Before-and-after change records

========================

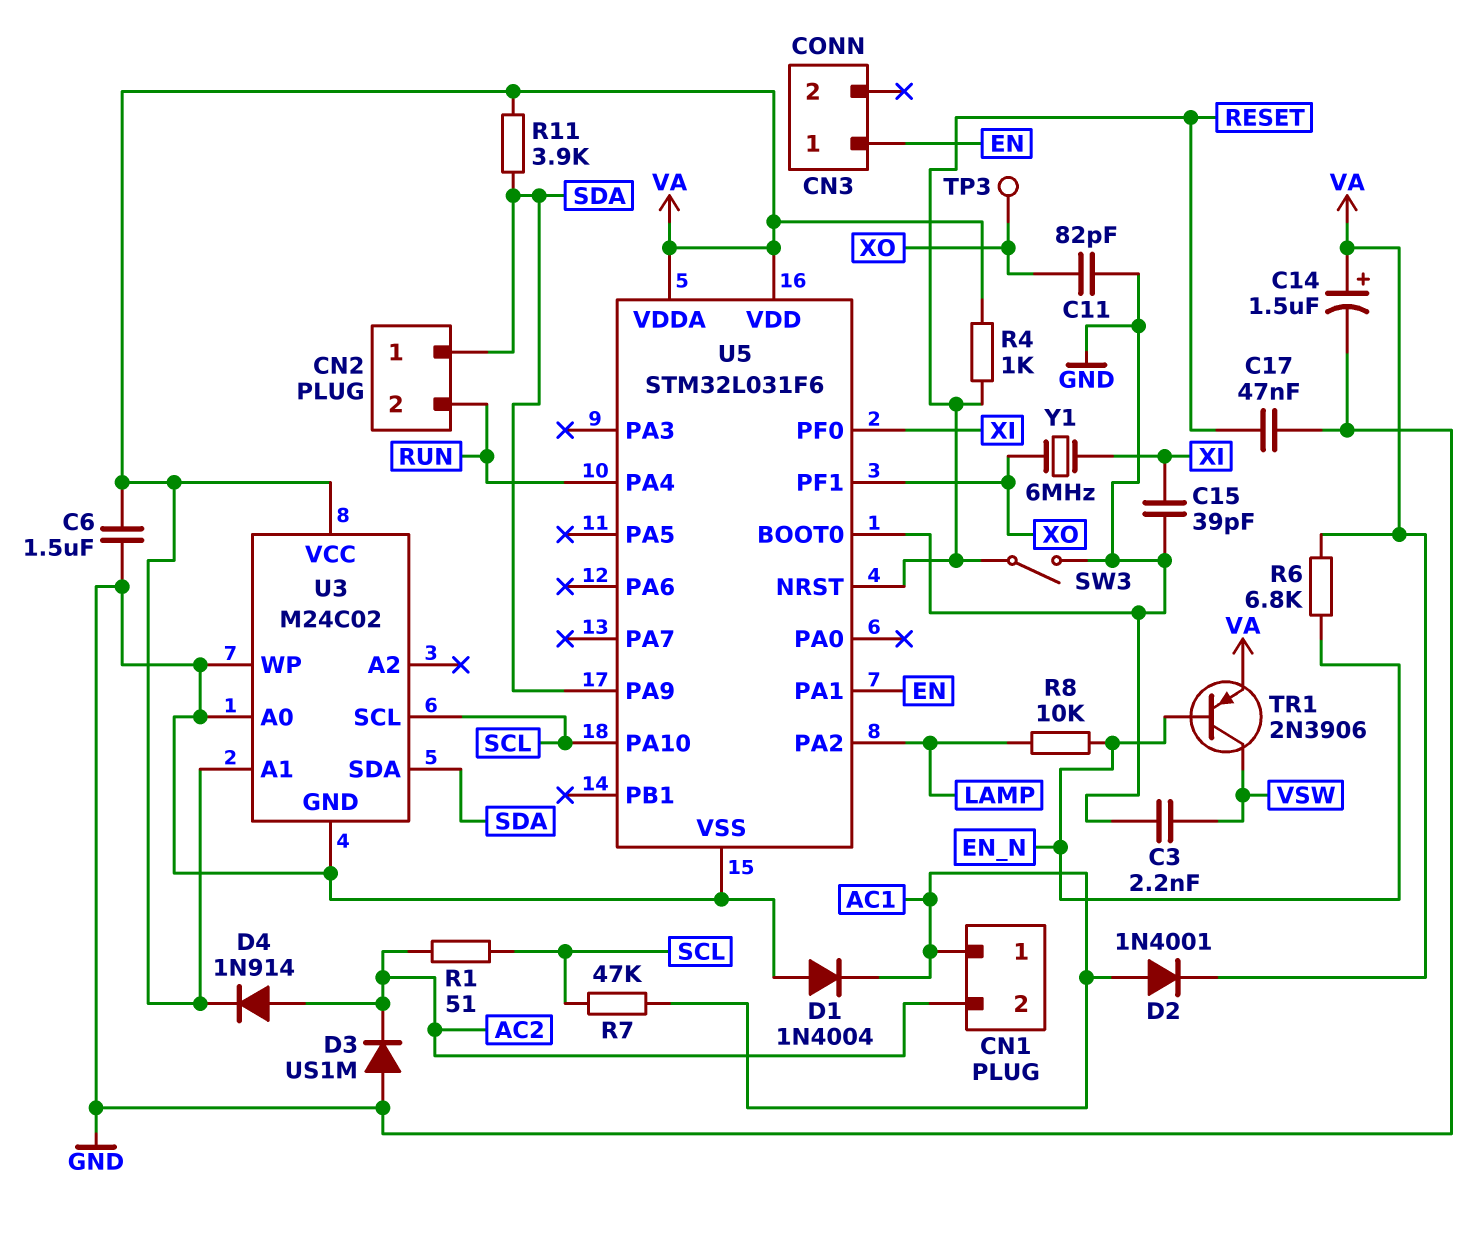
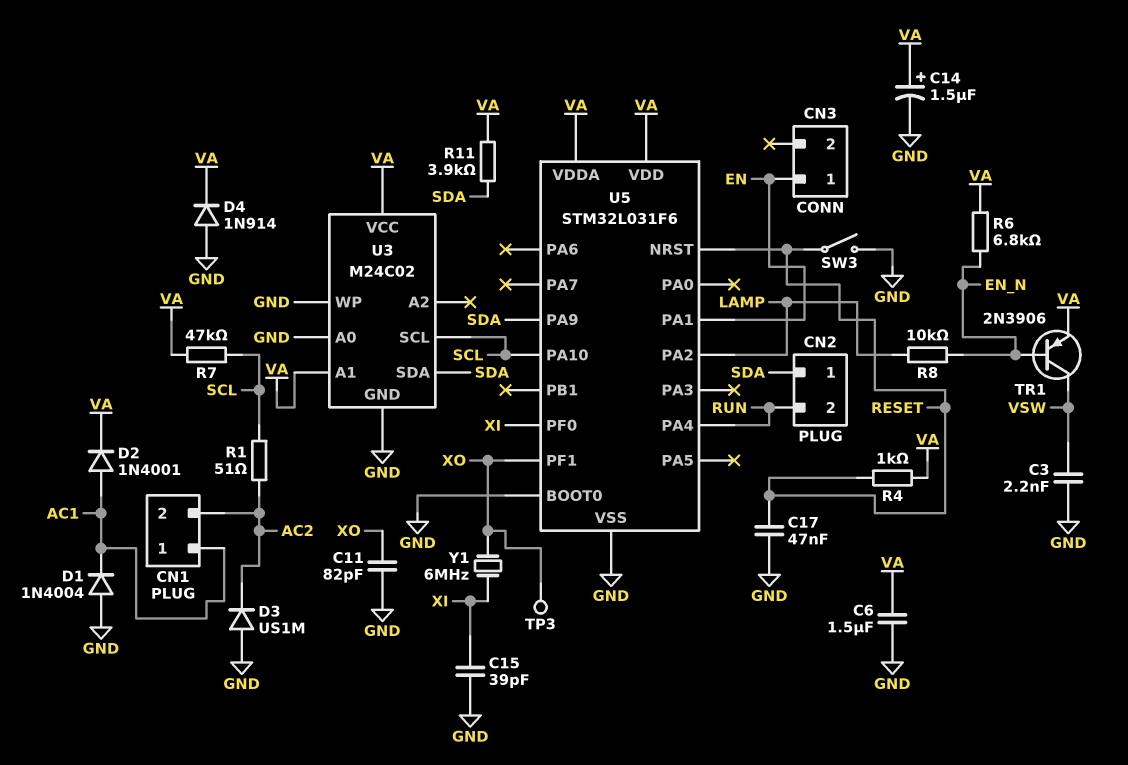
D4: diode 1N914 (A AC2, K VA) -> diode 1N914 (A GND, K VA)
R7: 47k (AC1, SCL) -> 47k (SCL, VA)

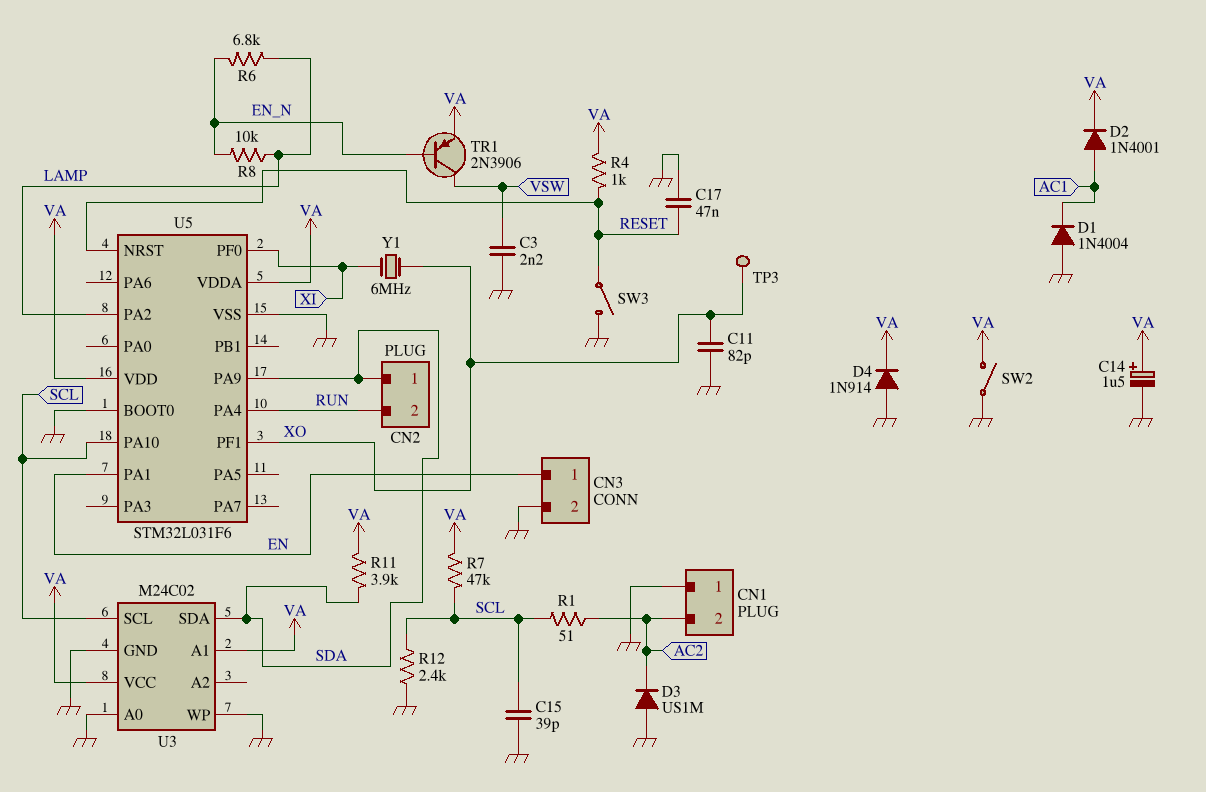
C6: 1.5uF (GND, VA) -> none
C15: 39pF (GND, XI) -> 39pF (GND, SCL)
CN1 pin 1: AC1 -> GND
CN3 pin 2: none -> GND
R6: 6.8k (EN_N, VA) -> 6.8k (EN_N, LAMP)
R12: none -> 2.4k (GND, SCL)
SW2: none -> switch (GND, VA)

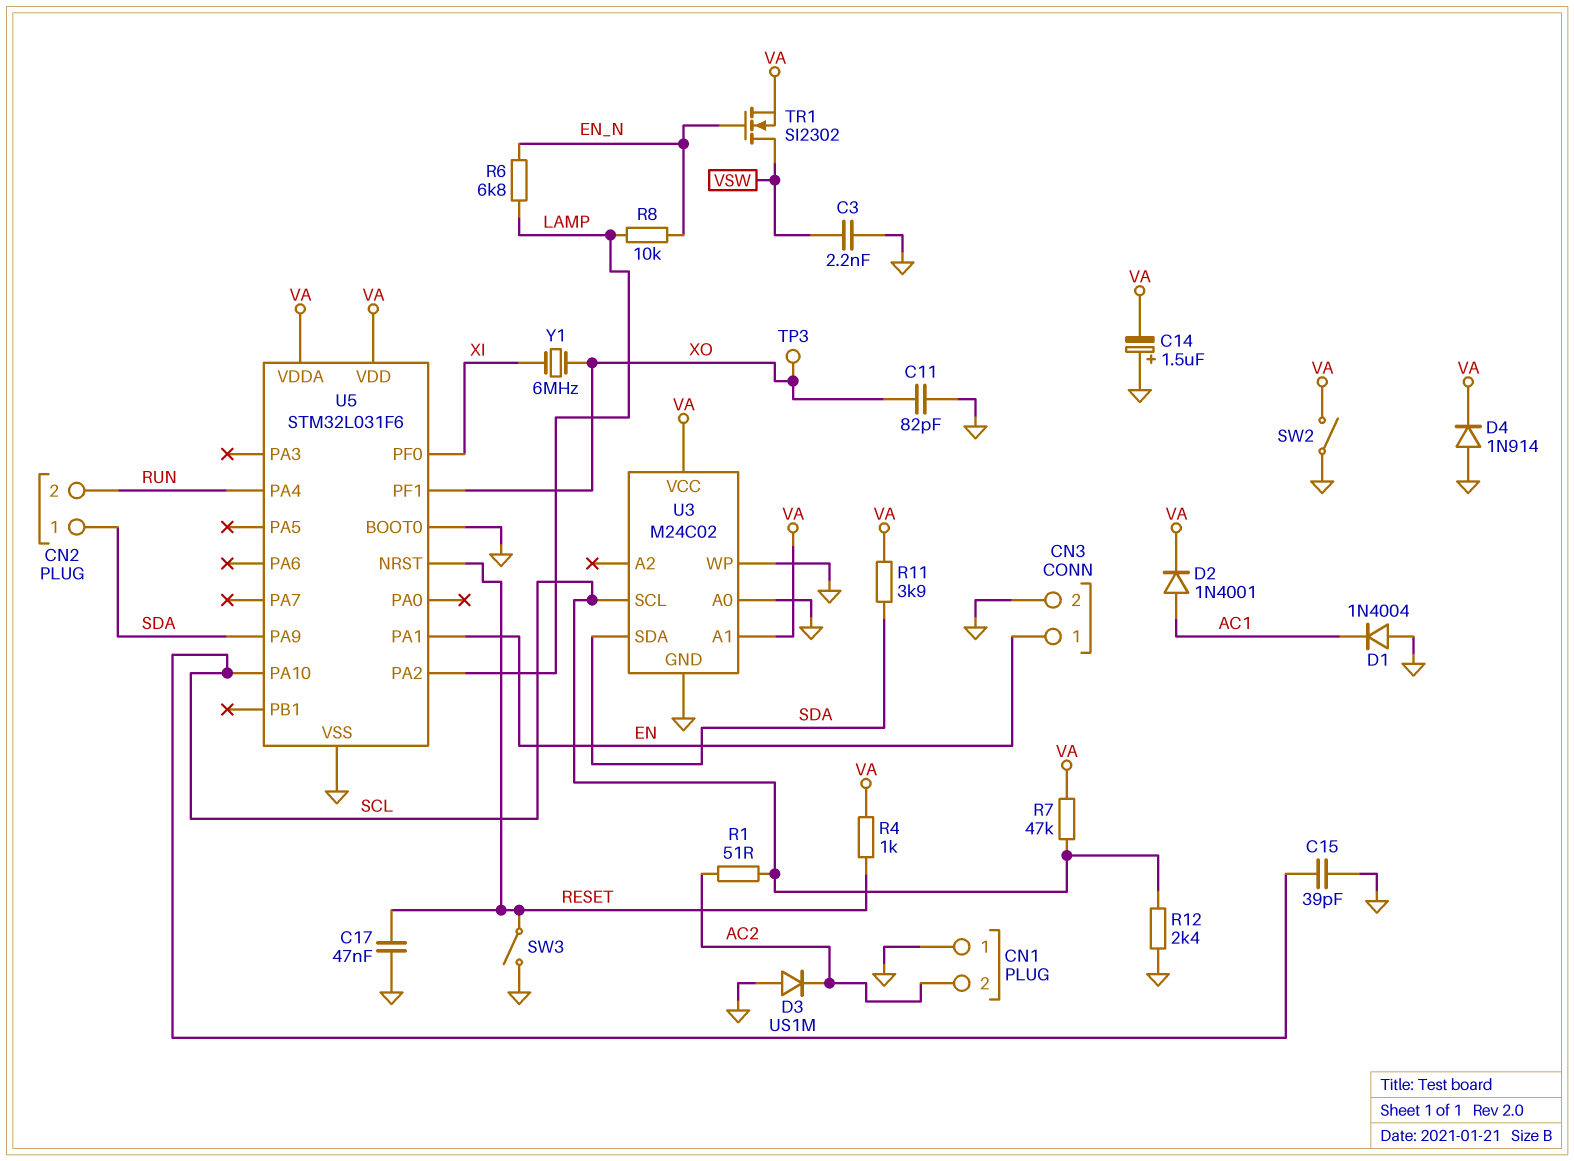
C14: 1.5uF (plus VA, minus GND) -> 1.5uF (plus GND, minus VA)
TR1: PNP 2N3906 (B EN_N, C VSW, E VA) -> NMOS SI2302 (G EN_N, D VSW, S VA)

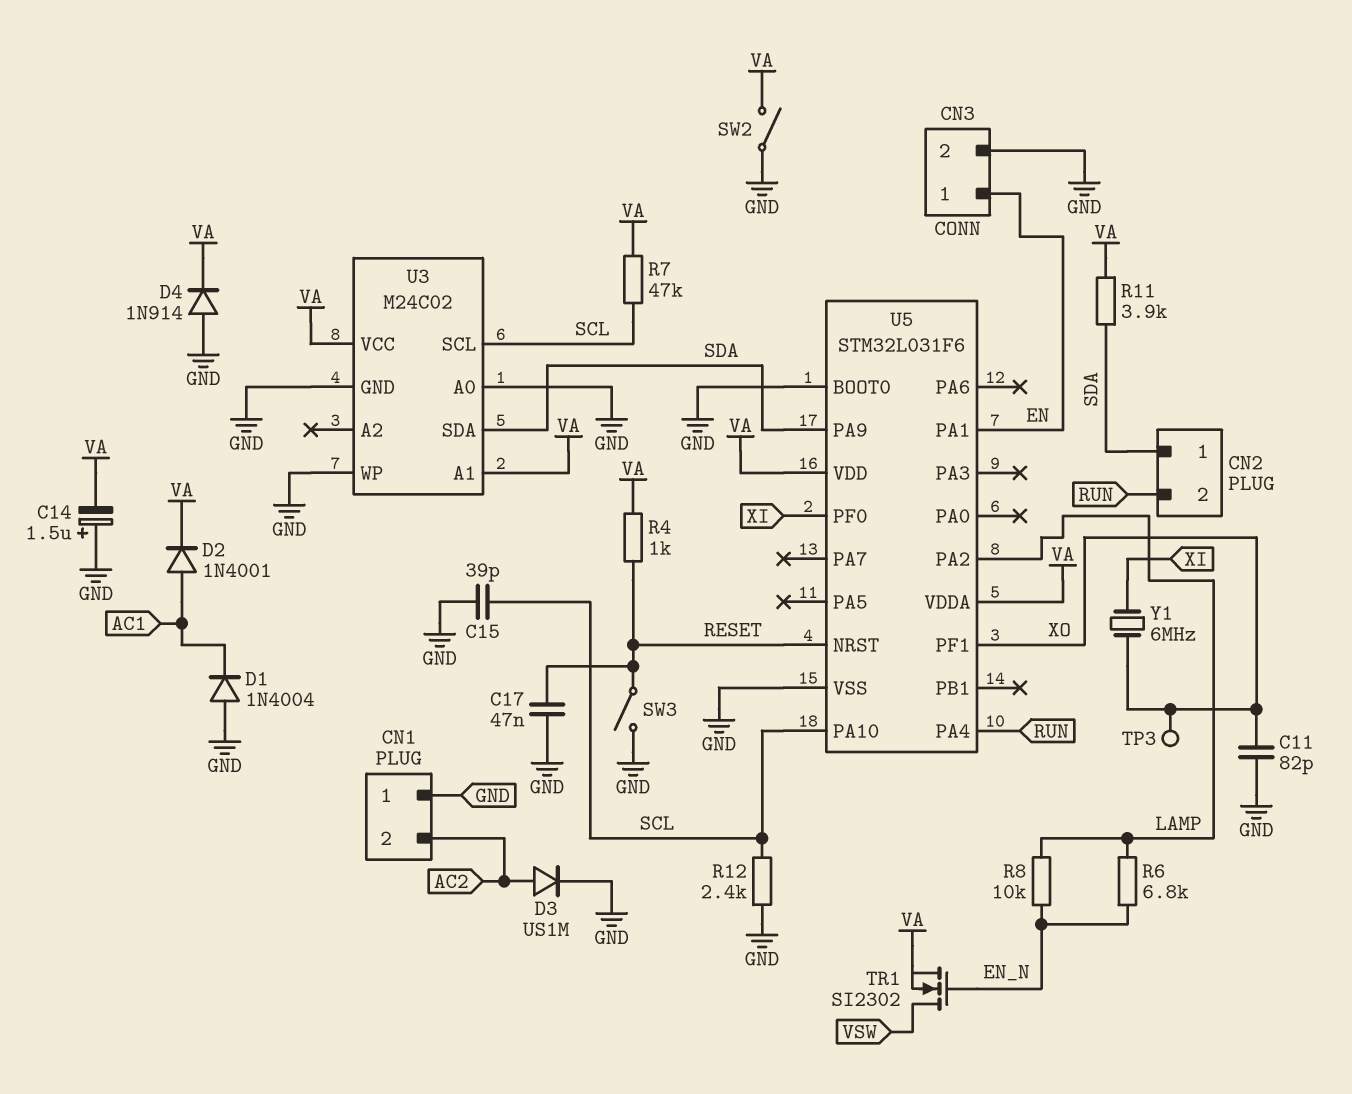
C3: 2.2nF (GND, VSW) -> none
D3: diode US1M (A GND, K AC2) -> diode US1M (A AC2, K GND)
R1: 51 (AC2, SCL) -> none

========================

Every line of the records must come back unchanged, except that pictures are dropped.

EXERCISE ANSWER -
D4: diode 1N914 (A AC2, K VA) -> diode 1N914 (A GND, K VA)
R7: 47k (AC1, SCL) -> 47k (SCL, VA)

C6: 1.5uF (GND, VA) -> none
C15: 39pF (GND, XI) -> 39pF (GND, SCL)
CN1 pin 1: AC1 -> GND
CN3 pin 2: none -> GND
R6: 6.8k (EN_N, VA) -> 6.8k (EN_N, LAMP)
R12: none -> 2.4k (GND, SCL)
SW2: none -> switch (GND, VA)

C14: 1.5uF (plus VA, minus GND) -> 1.5uF (plus GND, minus VA)
TR1: PNP 2N3906 (B EN_N, C VSW, E VA) -> NMOS SI2302 (G EN_N, D VSW, S VA)

C3: 2.2nF (GND, VSW) -> none
D3: diode US1M (A GND, K AC2) -> diode US1M (A AC2, K GND)
R1: 51 (AC2, SCL) -> none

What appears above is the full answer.